• [TASK OBJECTIVE]:
Start your answer with the line containing "turquoise trophy: 5 -> 6" and end it with the last line of the records below, retyping every line between exactly and adding nothing.

INFORMATION SHOWN: Begin

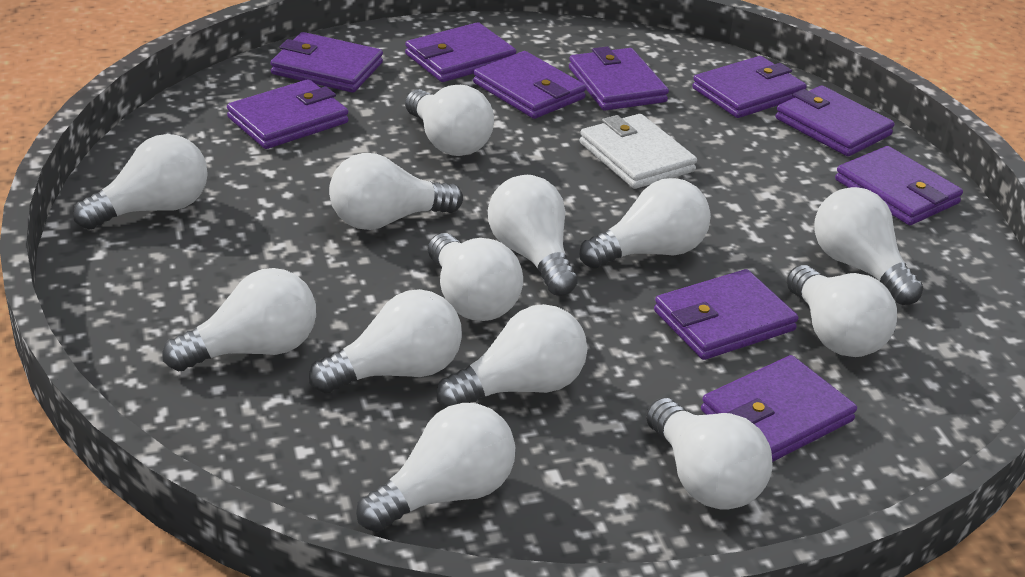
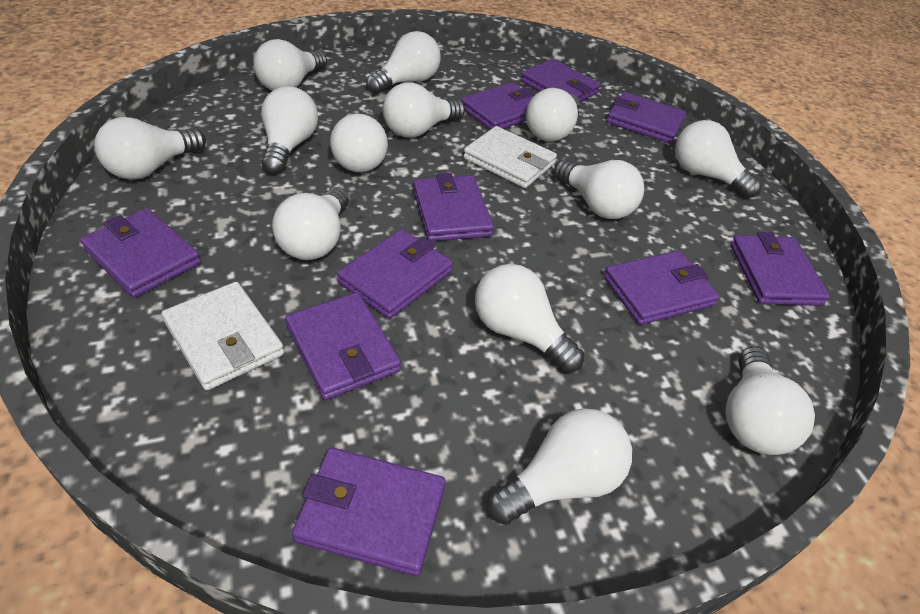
white wallet: 1 -> 2

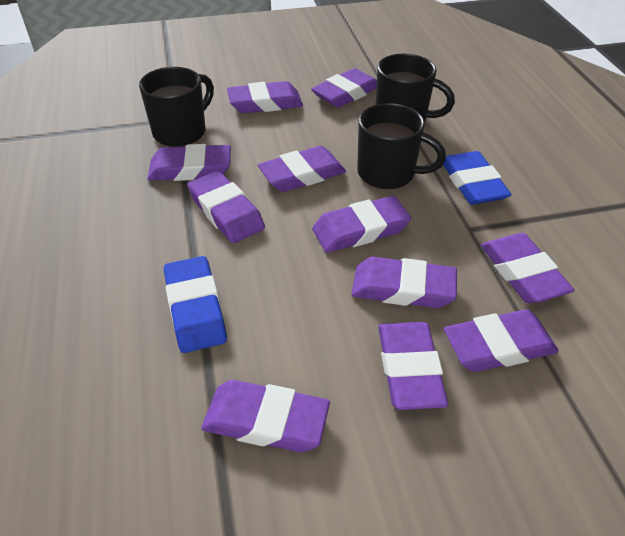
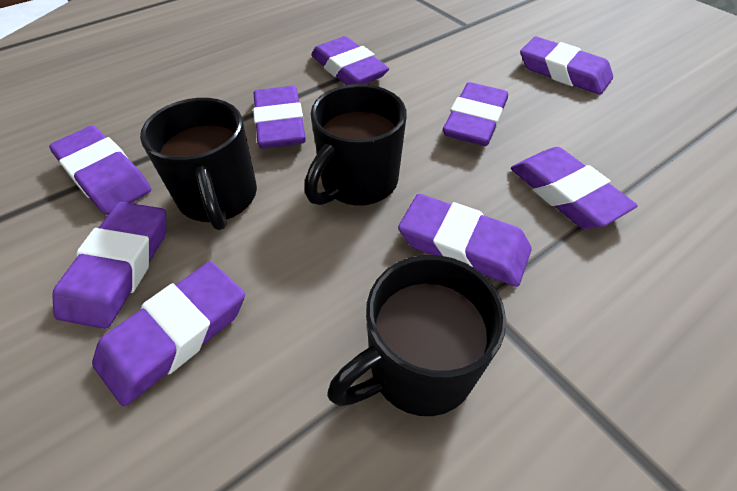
blue eraser: 2 -> 0
purple eraser: 11 -> 9

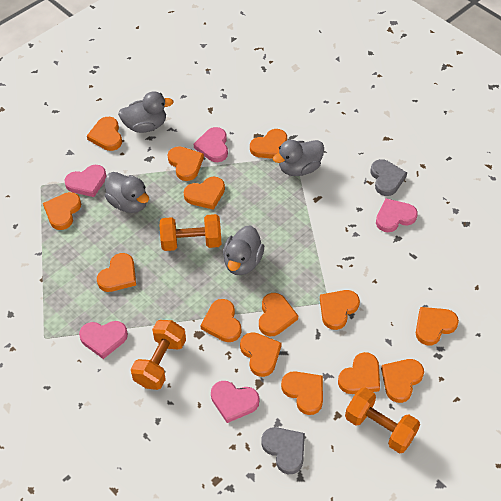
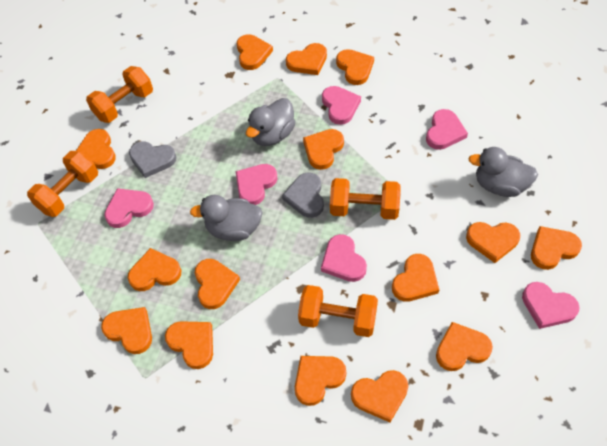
grey duck: 4 -> 3
orange dumbbell: 3 -> 4
orange heart: 14 -> 15
pink heart: 5 -> 6

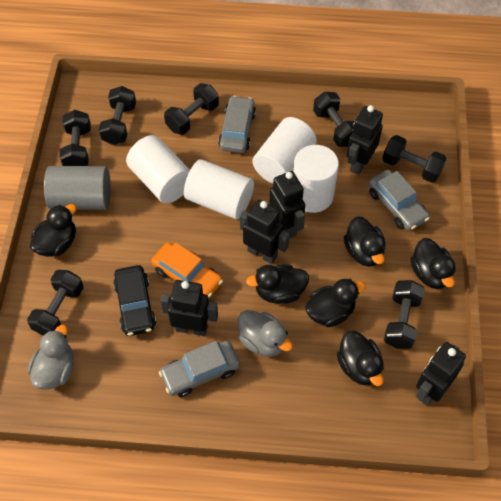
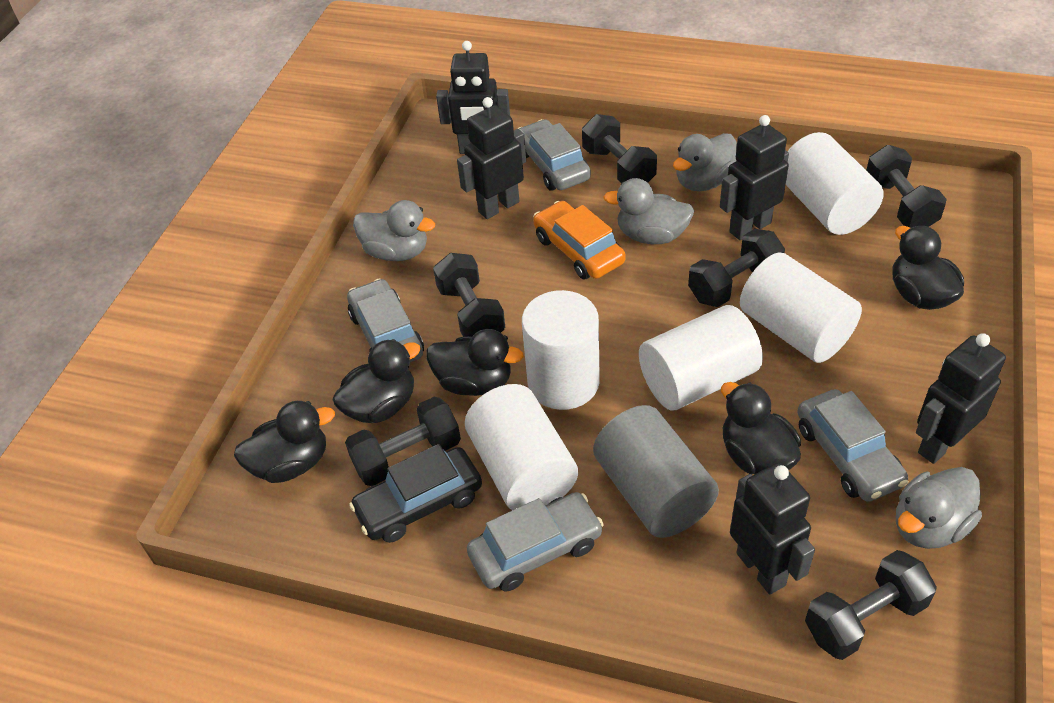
black duck: 6 -> 5
black dumbbell: 7 -> 6
grey car: 3 -> 4
grey duck: 2 -> 4
white cylinder: 4 -> 5

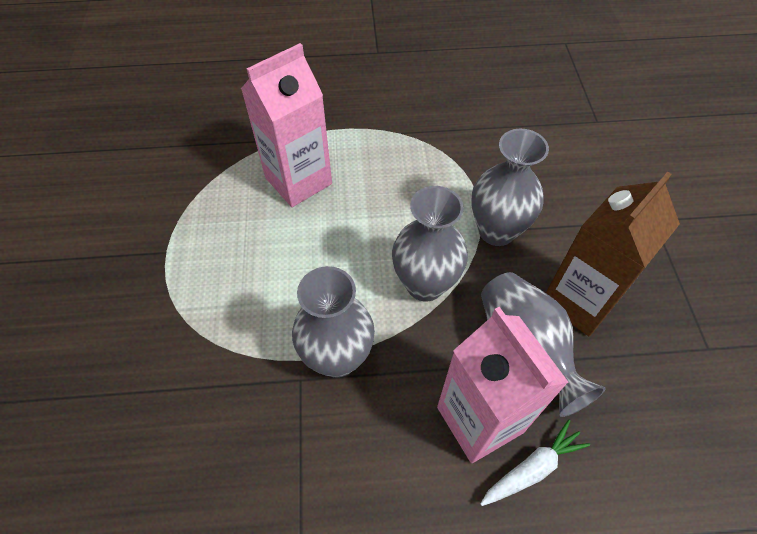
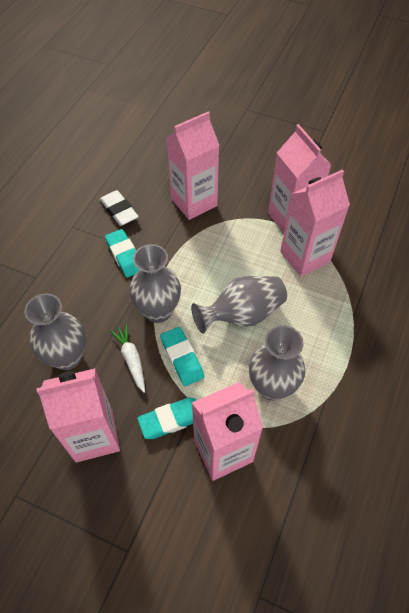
brown carton: 1 -> 0
pink carton: 2 -> 5
turquoise eraser: 0 -> 3
white eraser: 0 -> 1

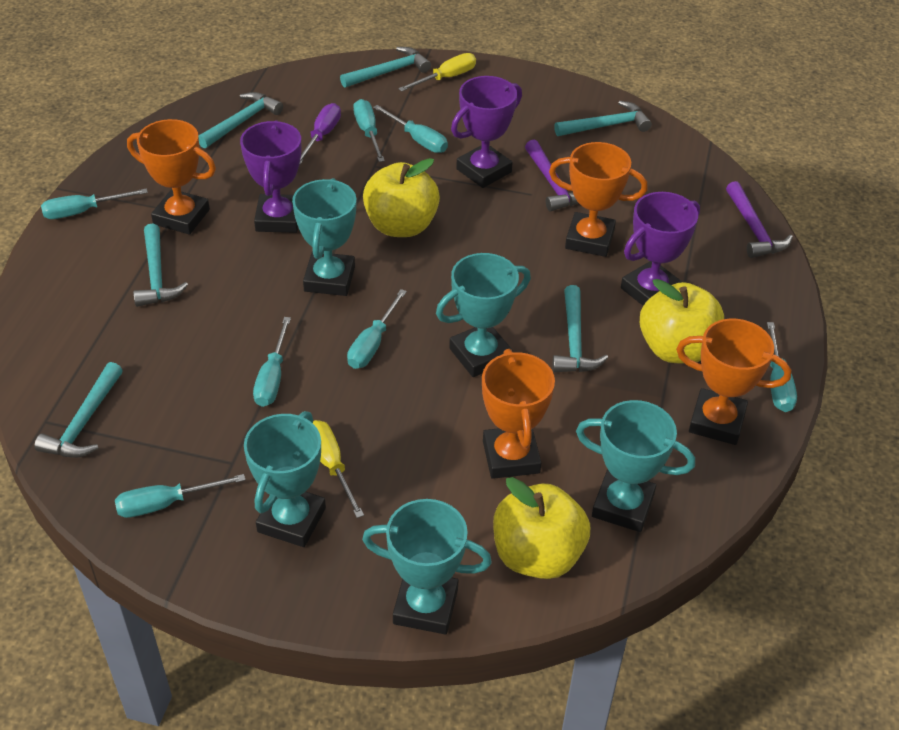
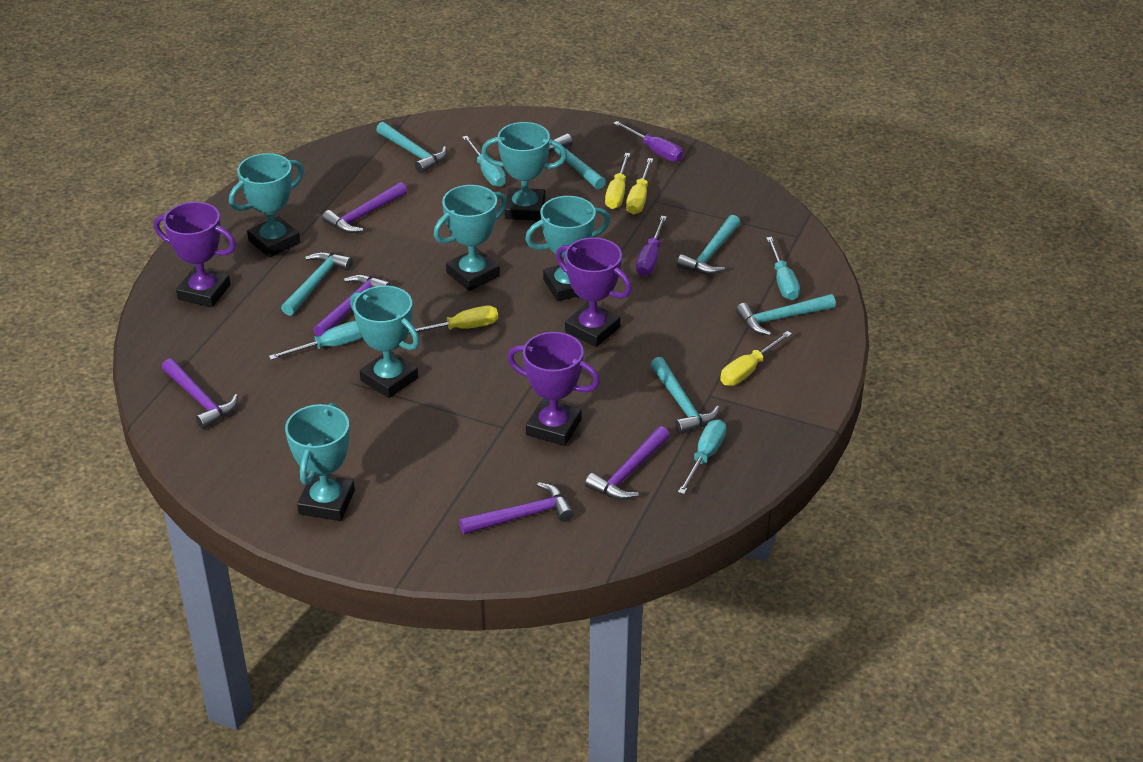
orange trophy: 4 -> 0
purple hammer: 2 -> 5
purple screwdriver: 1 -> 2
turquoise screwdriver: 7 -> 4
turquoise trophy: 5 -> 6
yellow apple: 3 -> 0
yellow screwdriver: 2 -> 4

INFORMATION SHOWN: End

• [ANSWER SECTION]:
turquoise trophy: 5 -> 6
yellow apple: 3 -> 0
yellow screwdriver: 2 -> 4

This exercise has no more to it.